--- START ---

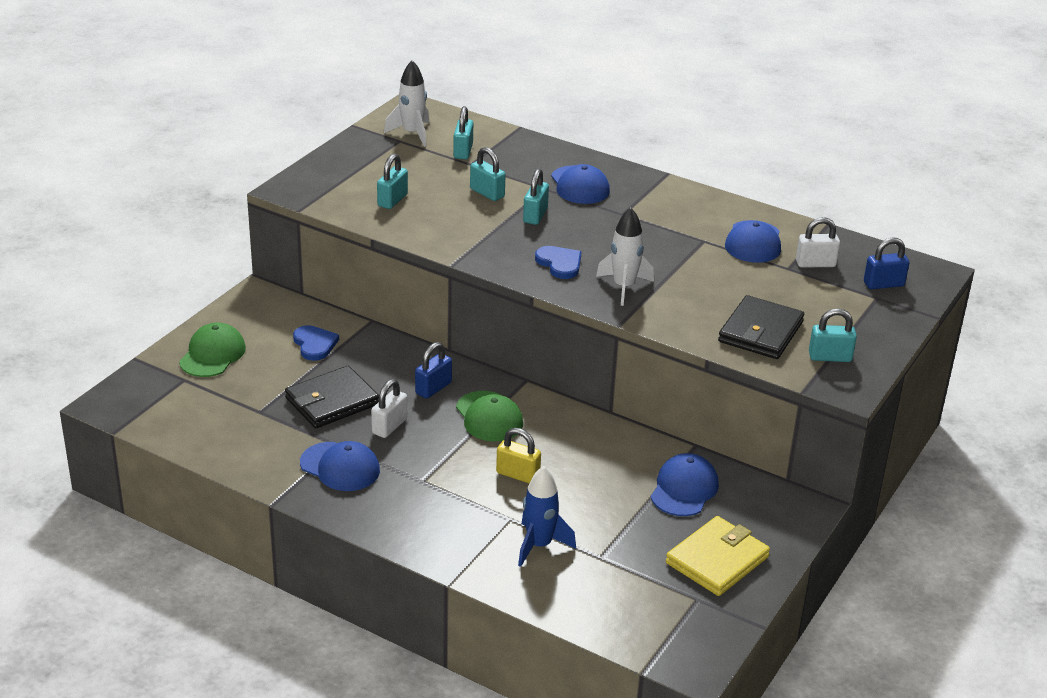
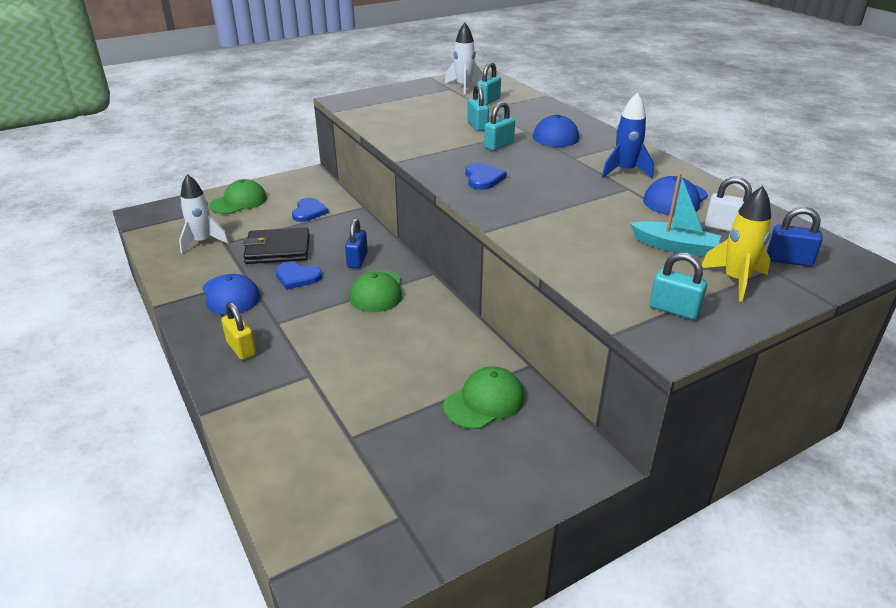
camera: 30 degrees right, 0 degrees up
white padlock [371,379,407,438] -> blue heart [275,262,322,290]
turquoise padlock [377,154,408,209] -> none
blue padlock [415,342,452,399] -> blue padlock turned 60 degrees counterclockwise [345,218,368,268]
yellow padlock [496,428,541,483] -> yellow padlock moved to [221,302,256,360]
blue rocket [518,466,576,567] -> blue rocket moved to [602,92,654,179]
white rocket [596,207,654,306] -> white rocket moved to [179,174,229,254]
blue cap [650,453,719,516] -> green cap [443,367,525,429]
yellow wallet [666,516,770,596] -> none
black wallet [718,295,804,359] -> none
none -> turquoise boat [630,172,721,257]
none -> yellow rocket [702,186,771,302]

--- END ---

### PROBLEM TO SOLVE
Print each line, starting with the one that contains "black wallet [718,295,804,359] -> none" and ending with the last line of the data, exactly as it stands and with no other lines.

### EXPECTED ANSWER
black wallet [718,295,804,359] -> none
none -> turquoise boat [630,172,721,257]
none -> yellow rocket [702,186,771,302]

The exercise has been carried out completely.